-- Supplied records follows --

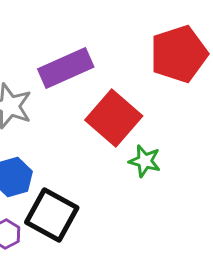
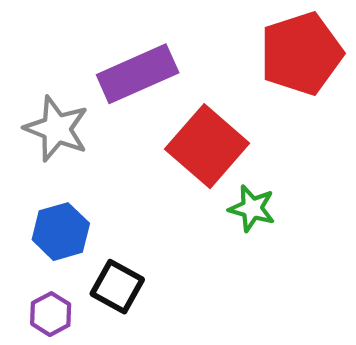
black square: (52, 215) -> (117, 287), size x0.7

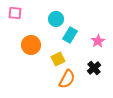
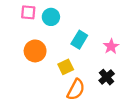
pink square: (15, 13) -> (28, 12), moved
cyan circle: (56, 19) -> (51, 17), moved

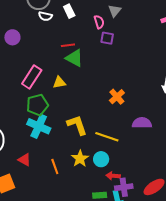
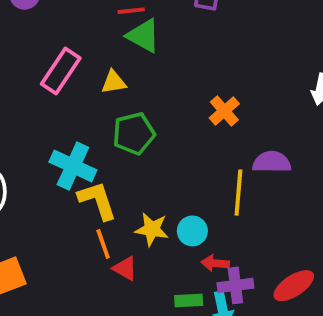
green pentagon: (37, 105) -> (134, 134), moved
yellow L-shape: (77, 125) -> (97, 200), moved
yellow line: (107, 137) -> (238, 193), moved, turned 75
yellow star: (80, 159) -> (152, 229), turned -30
red triangle: (24, 160) -> (125, 268), moved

-- Supplied records concluded --

#### Prompt:
Give back exactly the lines that run from the line with "yellow line: (107, 137)" through the close of the material, counting both ends, and nothing more.

#### Task result:
yellow line: (107, 137) -> (238, 193), moved, turned 75
yellow star: (80, 159) -> (152, 229), turned -30
red triangle: (24, 160) -> (125, 268), moved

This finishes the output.